[What is expected]
Only one stretch of the listing below is wanted: the line with "route.js: [626,175,644,198] ->" and all lines after it. Reproduce that stretch exactly.

[Source material]
────────────────

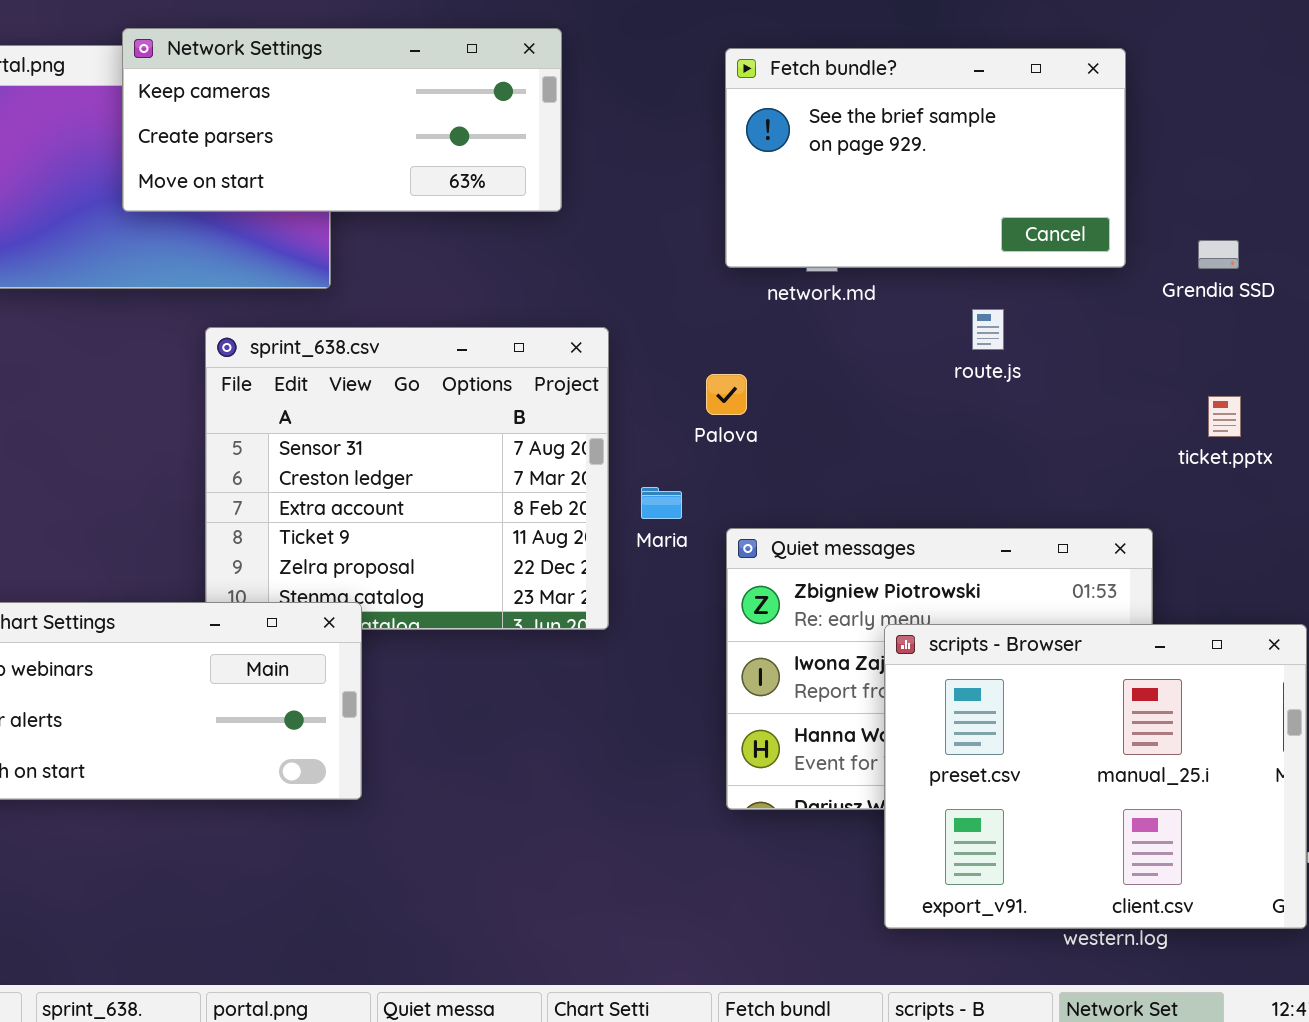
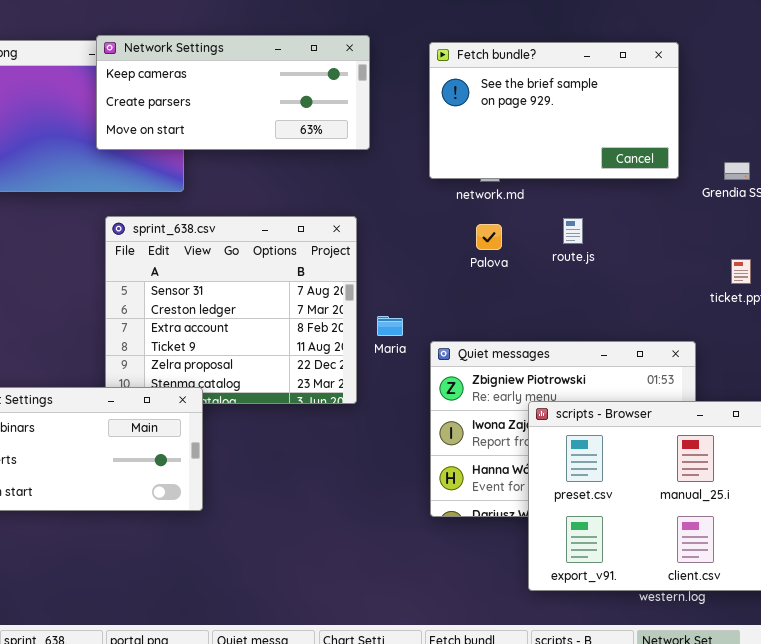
Network Settings: [122,28,562,212] -> [96,35,370,150], moved
route.js: [972,309,1004,350] -> [563,218,583,244], moved
Palova: [706,374,747,415] -> [476,224,502,250], moved

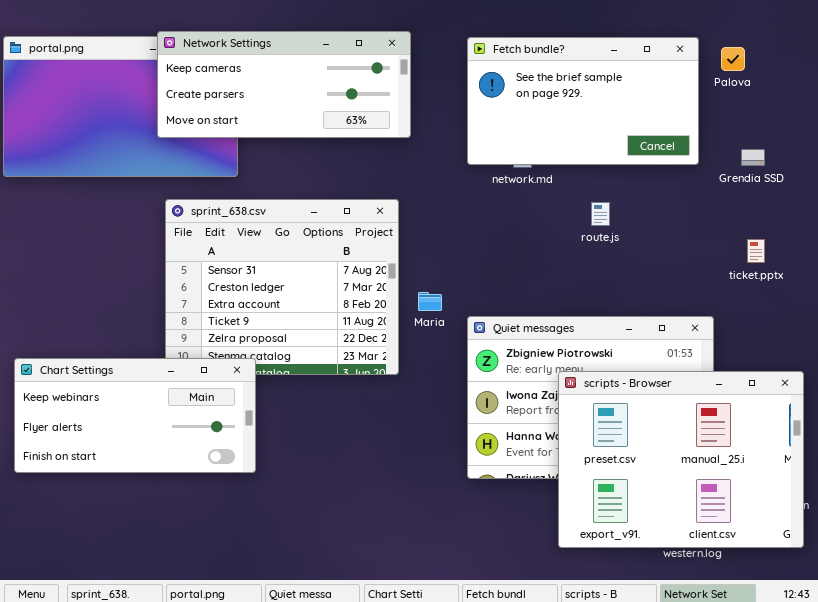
Palova: [476,224,502,250] -> [721,47,745,71], moved

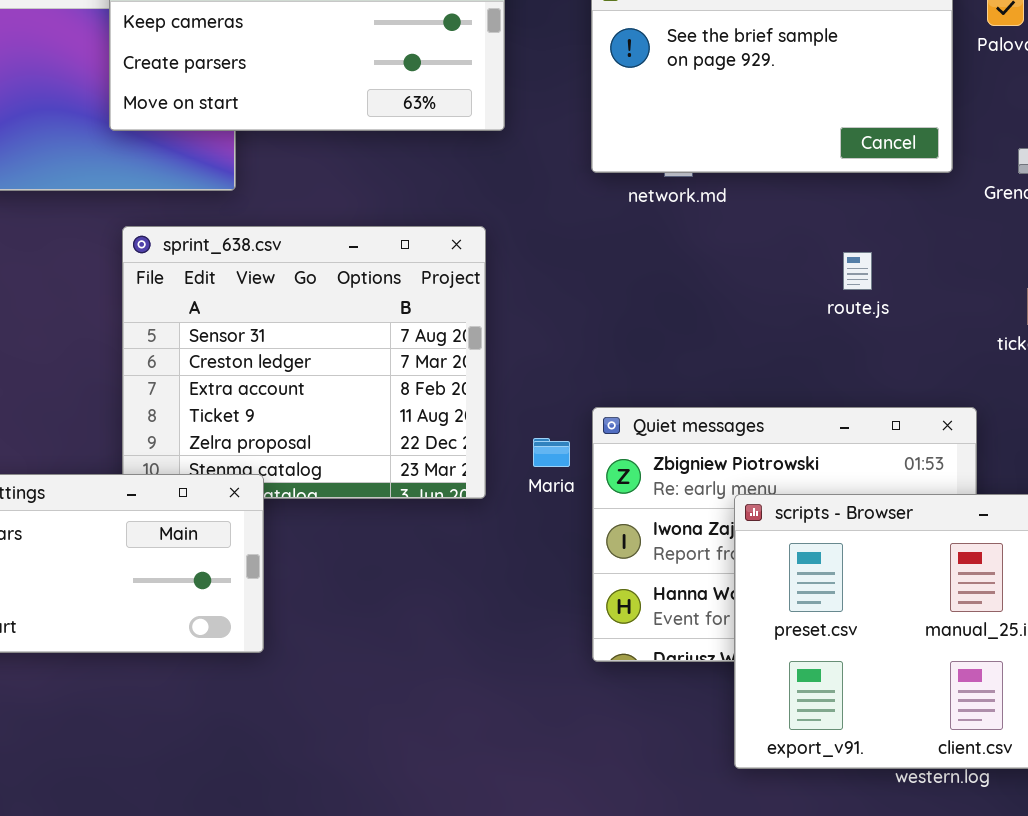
route.js: [591,202,610,226] -> [843,252,872,290], moved
Maria: [418,292,442,311] -> [533,438,570,467], moved

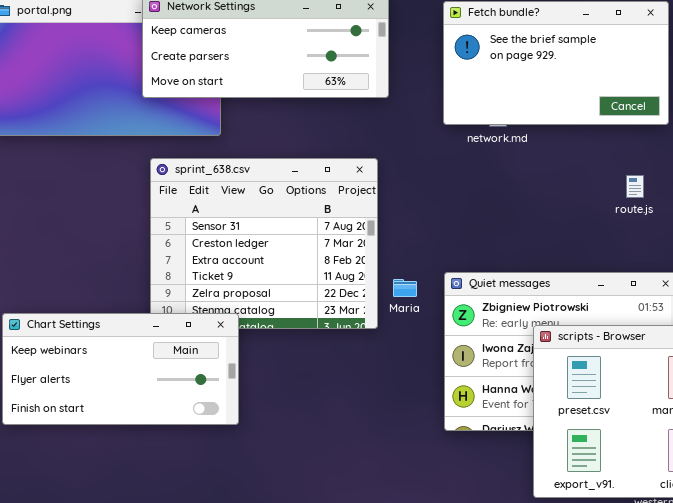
route.js: [843,252,872,290] -> [626,175,644,198], moved
Maria: [533,438,570,467] -> [393,279,417,297], moved

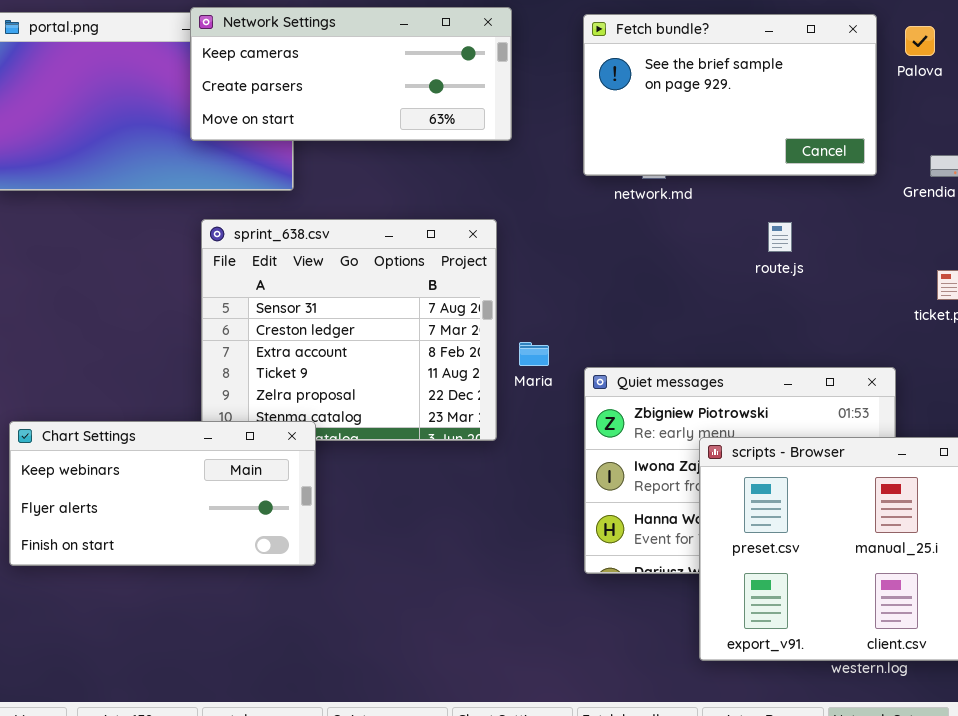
route.js: [626,175,644,198] -> [768,222,792,252], moved
Maria: [393,279,417,297] -> [519,342,549,366], moved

────────────────

[Written solution]
route.js: [626,175,644,198] -> [768,222,792,252], moved
Maria: [393,279,417,297] -> [519,342,549,366], moved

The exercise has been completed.